Problem to solve —
Wherever "none" appears in a line of the listing, report that line.

Supplied records —
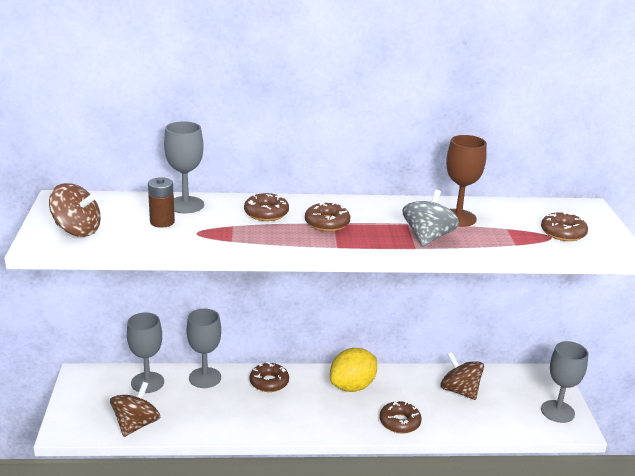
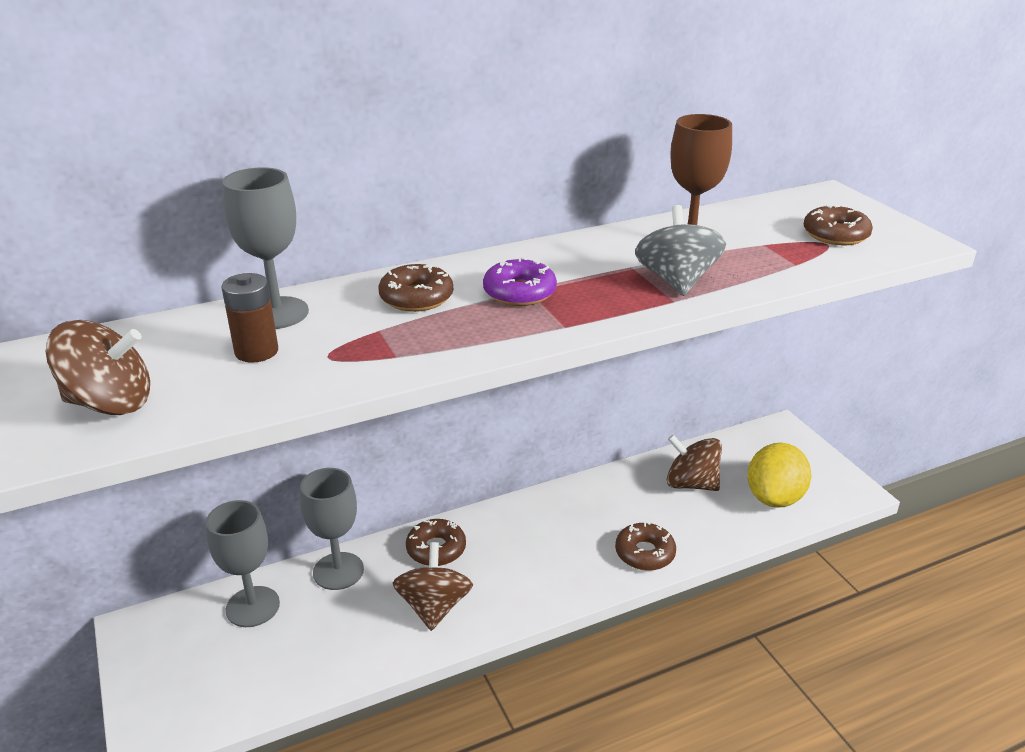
camera: 20 degrees left, 5 degrees up
(136, 424) = (269, 685): brown spinning top -> brown spinning top (434, 607)
(327, 223) = (519, 292): brown donut -> purple donut
(352, 386) = (553, 519): yellow lemon -> yellow lemon (774, 498)
(557, 411) = (820, 476): grey goblet -> none

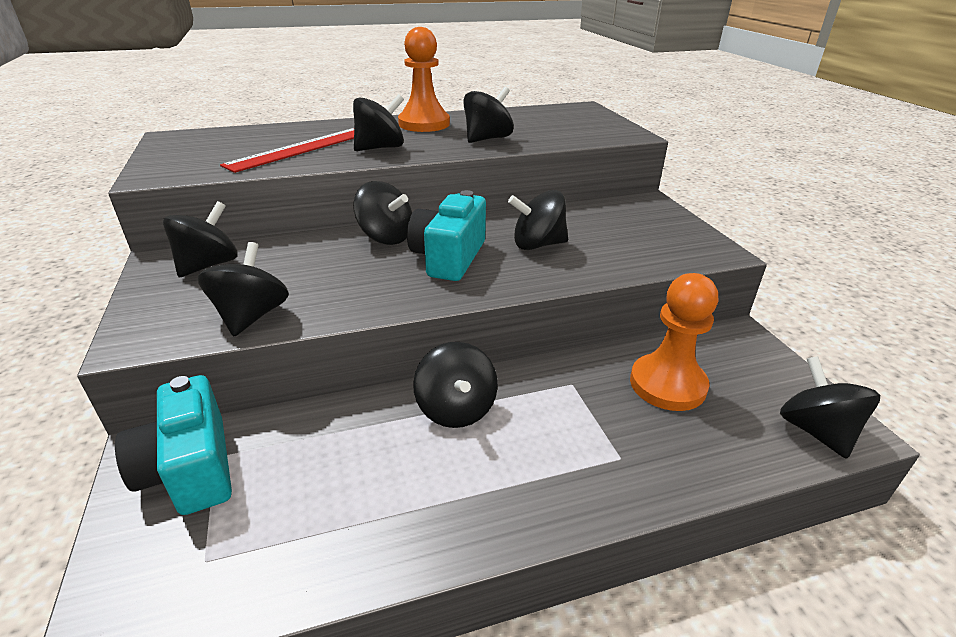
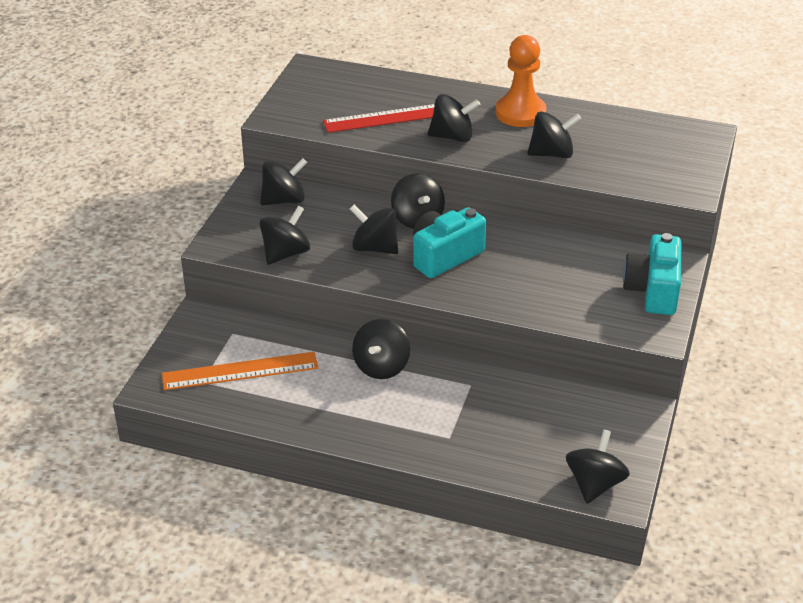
camera: 35 degrees right, 5 degrees up
(190, 469) = (217, 334): turquoise camera -> turquoise camera (653, 290)
(262, 509) = (240, 371): none -> orange ruler
(537, 245) = (522, 270): black spinning top -> black spinning top (375, 248)
(667, 384) = (535, 414): orange pawn -> none

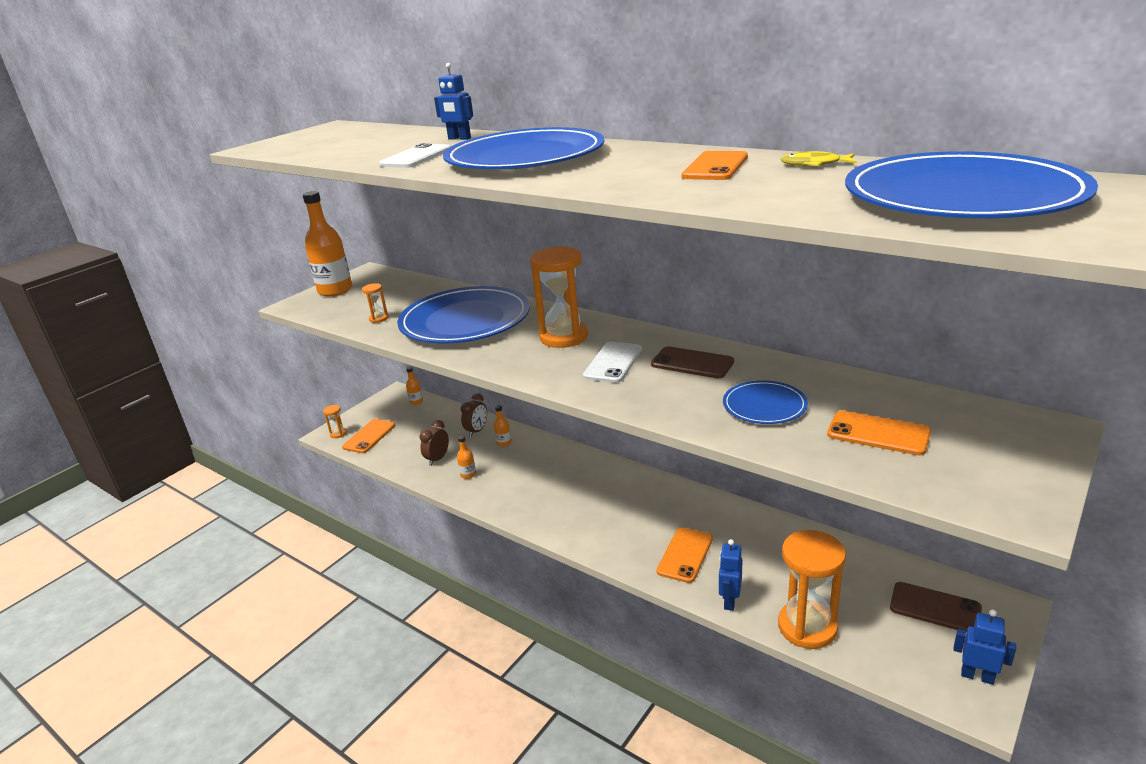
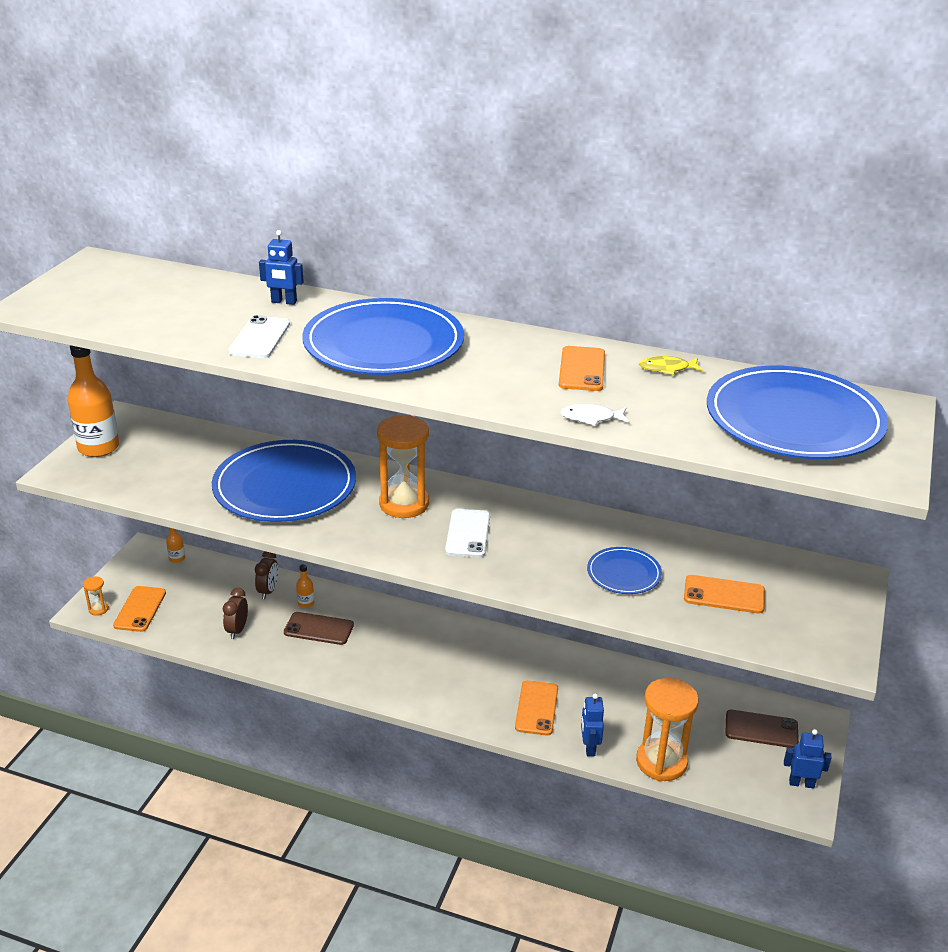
camera: 20 degrees left, 5 degrees up
(379, 318) = (181, 488): orange hourglass -> none
(468, 475) = (281, 646): orange bottle -> none
(692, 363) = (544, 529): brown phone -> brown phone (319, 629)
(702, 197) = (591, 418): none -> white fish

Written answer —
(557, 411) = (820, 476): grey goblet -> none
(262, 509) = (240, 371): none -> orange ruler
(667, 384) = (535, 414): orange pawn -> none
(379, 318) = (181, 488): orange hourglass -> none
(468, 475) = (281, 646): orange bottle -> none
(702, 197) = (591, 418): none -> white fish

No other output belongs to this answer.